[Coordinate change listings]
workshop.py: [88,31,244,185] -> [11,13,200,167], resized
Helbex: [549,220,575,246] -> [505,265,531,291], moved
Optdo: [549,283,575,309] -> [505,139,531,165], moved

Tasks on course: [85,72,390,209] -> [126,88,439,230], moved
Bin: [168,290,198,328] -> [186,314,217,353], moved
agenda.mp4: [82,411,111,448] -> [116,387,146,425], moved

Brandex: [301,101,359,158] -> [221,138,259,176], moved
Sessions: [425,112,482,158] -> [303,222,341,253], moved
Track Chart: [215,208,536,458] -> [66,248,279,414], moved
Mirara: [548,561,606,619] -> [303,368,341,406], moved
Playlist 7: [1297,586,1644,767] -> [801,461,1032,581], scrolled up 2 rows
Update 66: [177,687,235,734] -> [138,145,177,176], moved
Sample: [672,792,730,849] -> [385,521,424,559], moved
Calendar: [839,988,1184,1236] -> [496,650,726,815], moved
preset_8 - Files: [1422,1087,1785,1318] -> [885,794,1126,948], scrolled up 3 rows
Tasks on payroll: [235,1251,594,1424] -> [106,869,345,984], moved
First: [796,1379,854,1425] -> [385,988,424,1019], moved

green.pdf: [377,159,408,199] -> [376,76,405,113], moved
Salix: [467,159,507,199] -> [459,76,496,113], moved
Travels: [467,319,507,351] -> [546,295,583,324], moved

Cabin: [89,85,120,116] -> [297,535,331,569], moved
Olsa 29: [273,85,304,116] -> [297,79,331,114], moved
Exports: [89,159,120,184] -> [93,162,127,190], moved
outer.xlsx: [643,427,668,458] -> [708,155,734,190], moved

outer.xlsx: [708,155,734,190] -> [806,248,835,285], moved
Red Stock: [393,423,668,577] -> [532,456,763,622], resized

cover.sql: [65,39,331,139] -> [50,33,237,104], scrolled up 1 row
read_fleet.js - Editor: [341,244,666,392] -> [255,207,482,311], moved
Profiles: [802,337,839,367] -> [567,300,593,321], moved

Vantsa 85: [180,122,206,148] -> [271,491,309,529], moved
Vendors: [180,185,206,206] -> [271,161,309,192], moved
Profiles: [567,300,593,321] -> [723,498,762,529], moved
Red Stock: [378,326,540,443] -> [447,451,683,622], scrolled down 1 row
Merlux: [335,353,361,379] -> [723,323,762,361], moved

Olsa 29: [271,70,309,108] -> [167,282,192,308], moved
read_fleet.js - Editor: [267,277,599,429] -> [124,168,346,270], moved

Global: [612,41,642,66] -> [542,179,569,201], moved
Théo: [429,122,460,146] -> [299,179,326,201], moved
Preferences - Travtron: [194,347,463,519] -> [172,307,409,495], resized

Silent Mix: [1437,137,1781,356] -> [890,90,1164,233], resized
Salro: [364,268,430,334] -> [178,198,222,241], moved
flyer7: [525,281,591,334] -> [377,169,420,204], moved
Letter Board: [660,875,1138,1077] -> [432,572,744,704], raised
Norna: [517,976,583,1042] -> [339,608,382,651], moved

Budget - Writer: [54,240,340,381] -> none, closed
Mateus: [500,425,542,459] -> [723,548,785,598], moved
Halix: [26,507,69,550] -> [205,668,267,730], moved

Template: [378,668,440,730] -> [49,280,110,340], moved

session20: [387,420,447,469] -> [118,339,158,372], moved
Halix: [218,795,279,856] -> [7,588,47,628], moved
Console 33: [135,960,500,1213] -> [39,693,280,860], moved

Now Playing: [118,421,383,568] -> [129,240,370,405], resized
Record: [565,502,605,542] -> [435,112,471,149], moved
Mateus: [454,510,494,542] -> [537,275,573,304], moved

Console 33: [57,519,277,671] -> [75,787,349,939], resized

§ Brief: Exactly as written, repeat each line from the beginning of the data above to the line containing "agenda.mp4: [82,411,111,448] ->", inclusive.

§ Solution to this problem:
workshop.py: [88,31,244,185] -> [11,13,200,167], resized
Helbex: [549,220,575,246] -> [505,265,531,291], moved
Optdo: [549,283,575,309] -> [505,139,531,165], moved

Tasks on course: [85,72,390,209] -> [126,88,439,230], moved
Bin: [168,290,198,328] -> [186,314,217,353], moved
agenda.mp4: [82,411,111,448] -> [116,387,146,425], moved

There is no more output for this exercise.